# Supplied data:

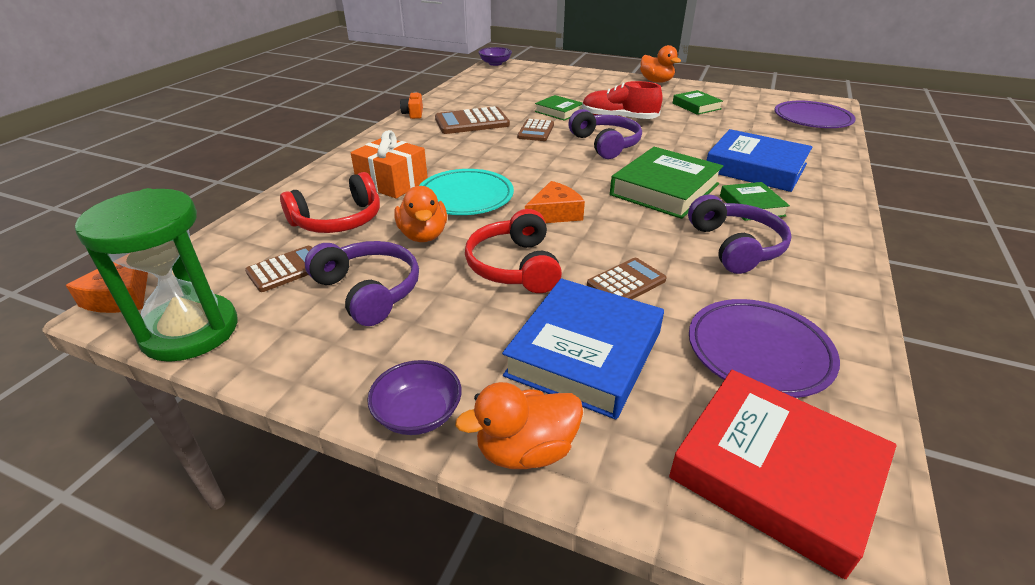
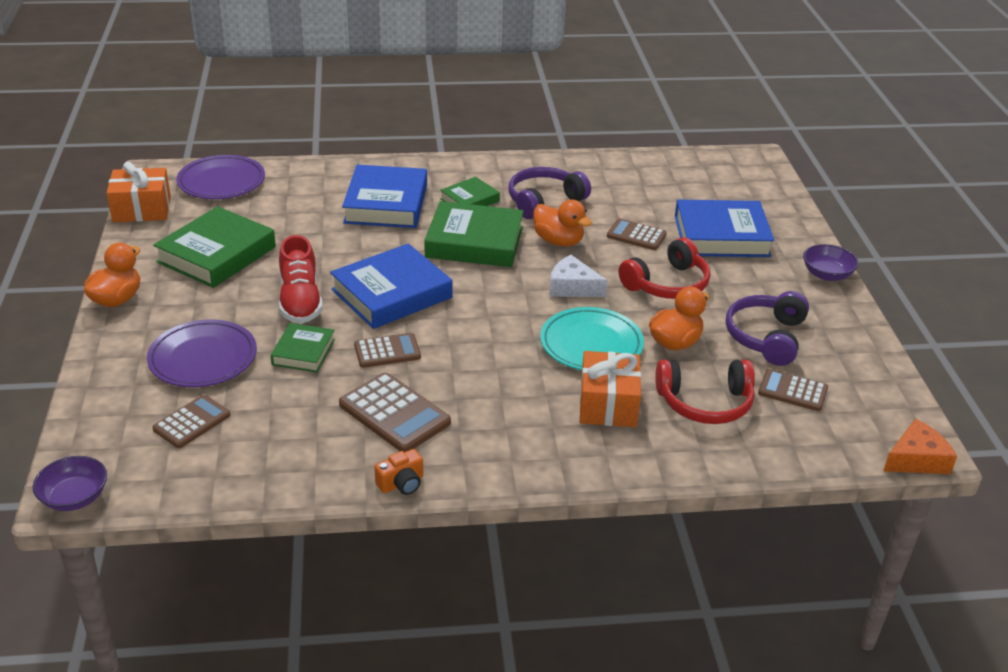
camera: 120 degrees left, 0 degrees up
(190, 331) = (892, 395): green hourglass -> none
(338, 220) = (705, 403): red headphones -> red headphones turned 150 degrees clockwise
(522, 84) = (192, 422): none -> brown calculator
(526, 450) = (805, 237): orange duck -> orange duck (558, 241)
(554, 213) = (572, 287): orange cheese -> white cheese
(605, 144) = (391, 293): purple headphones -> blue book
(696, 106) = (217, 254): green book -> green book, size x1.82
(758, 352) = (656, 185): purple plate -> purple plate (203, 358)
(772, 95) = (142, 209): none -> orange gift
(775, 473) = (737, 176): red book -> none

# Exercise details:
Please output exactly the lines from the one containing "(772, 95) = (142, 209): none -> orange gift" through the end of the records, both included.

# Reply to the task:
(772, 95) = (142, 209): none -> orange gift
(775, 473) = (737, 176): red book -> none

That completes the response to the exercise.